Your task ::
Restate the whole listing below word for word and keep the images out.

(Exercise data Opens)

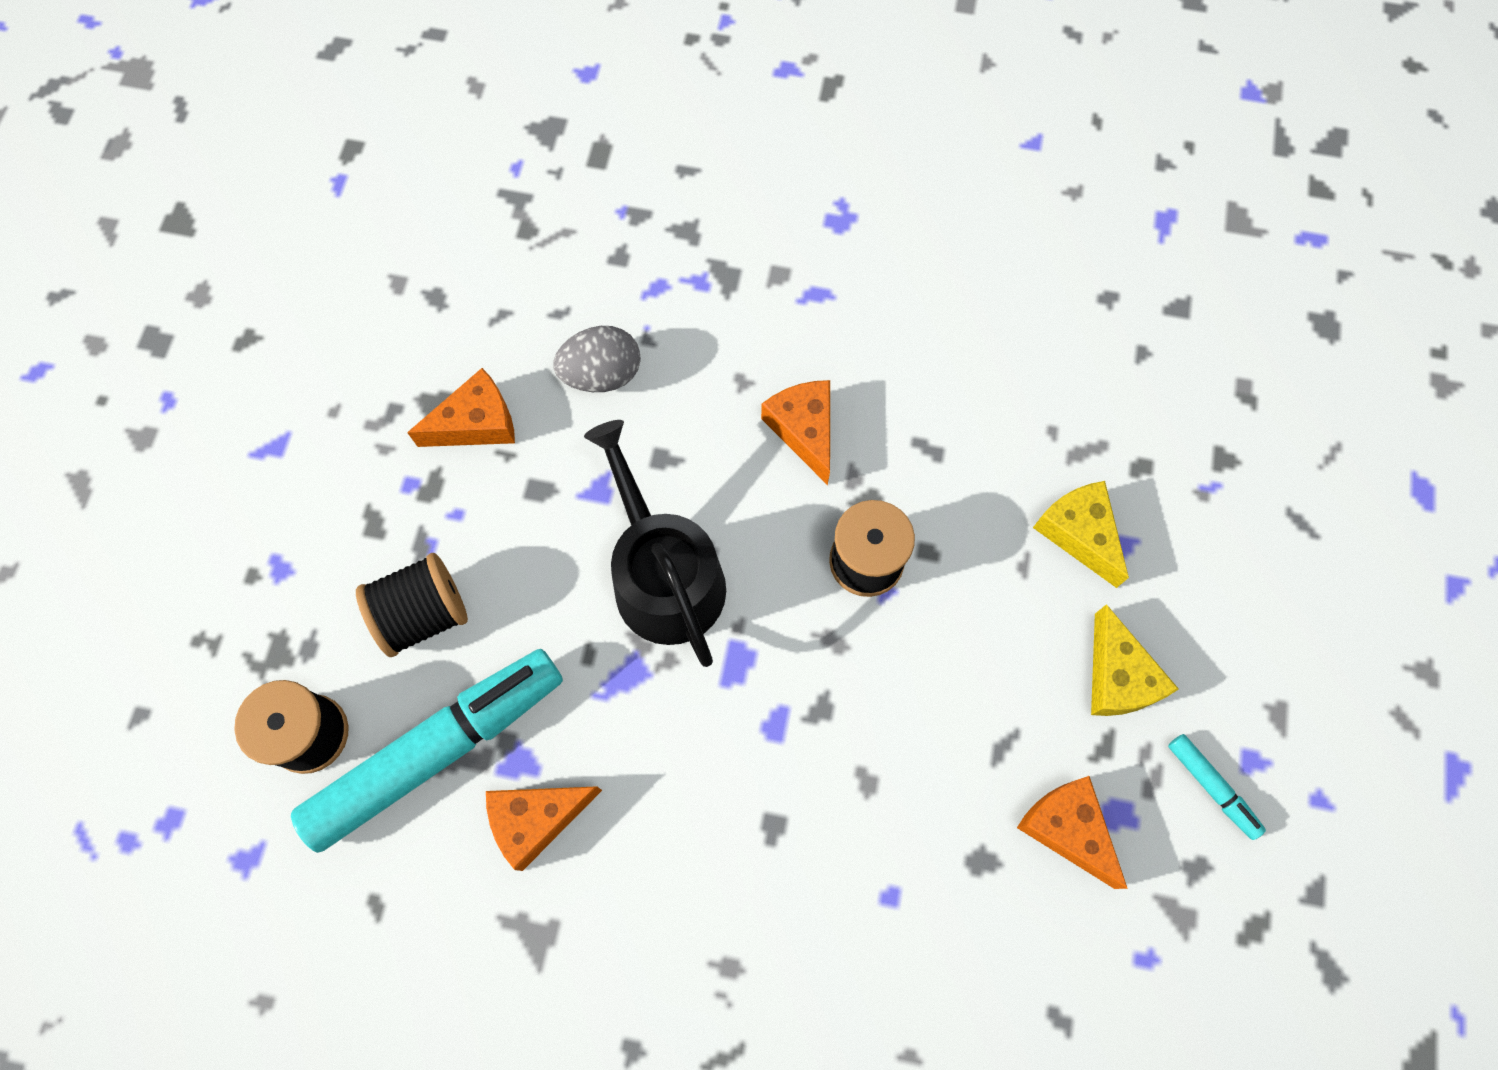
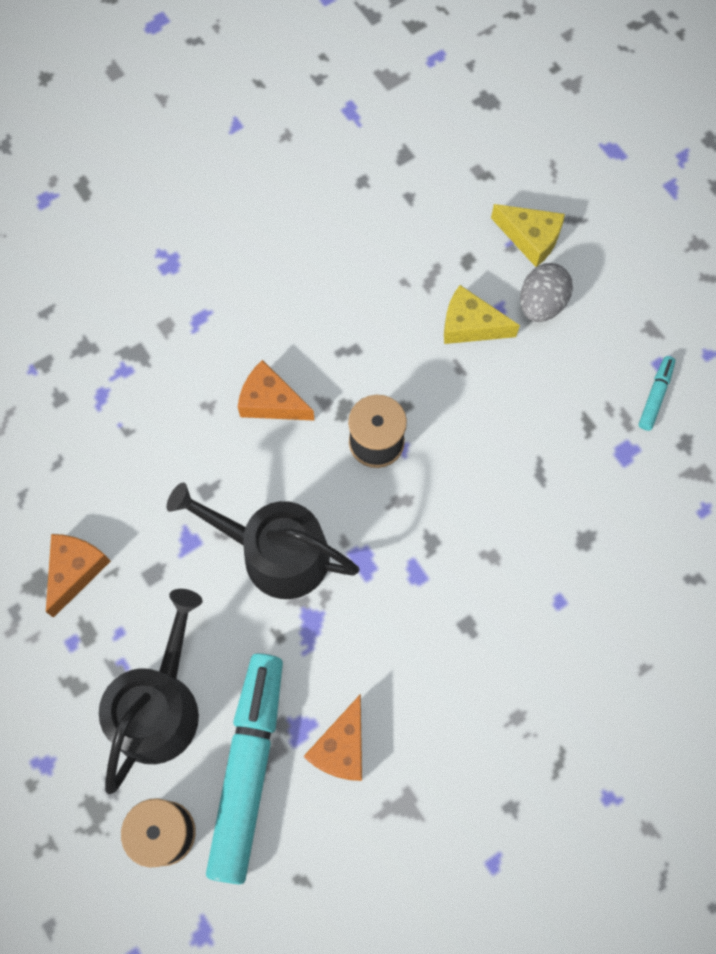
camera: 45 degrees left, 0 degrees up
(423, 614) = (160, 705): black spool -> black watering can
(602, 374) = (121, 475): grey egg -> grey egg (541, 304)
(1067, 828) = (609, 483): orange cheese -> none
(1117, 677) = (560, 383): yellow cheese -> yellow cheese (530, 238)
(1211, 787) = (655, 396): turquoise marker -> turquoise marker turned 75 degrees counterclockwise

(Exercise data Closes)

Answer box ::
camera: 45 degrees left, 0 degrees up
(423, 614) = (160, 705): black spool -> black watering can
(602, 374) = (121, 475): grey egg -> grey egg (541, 304)
(1067, 828) = (609, 483): orange cheese -> none
(1117, 677) = (560, 383): yellow cheese -> yellow cheese (530, 238)
(1211, 787) = (655, 396): turquoise marker -> turquoise marker turned 75 degrees counterclockwise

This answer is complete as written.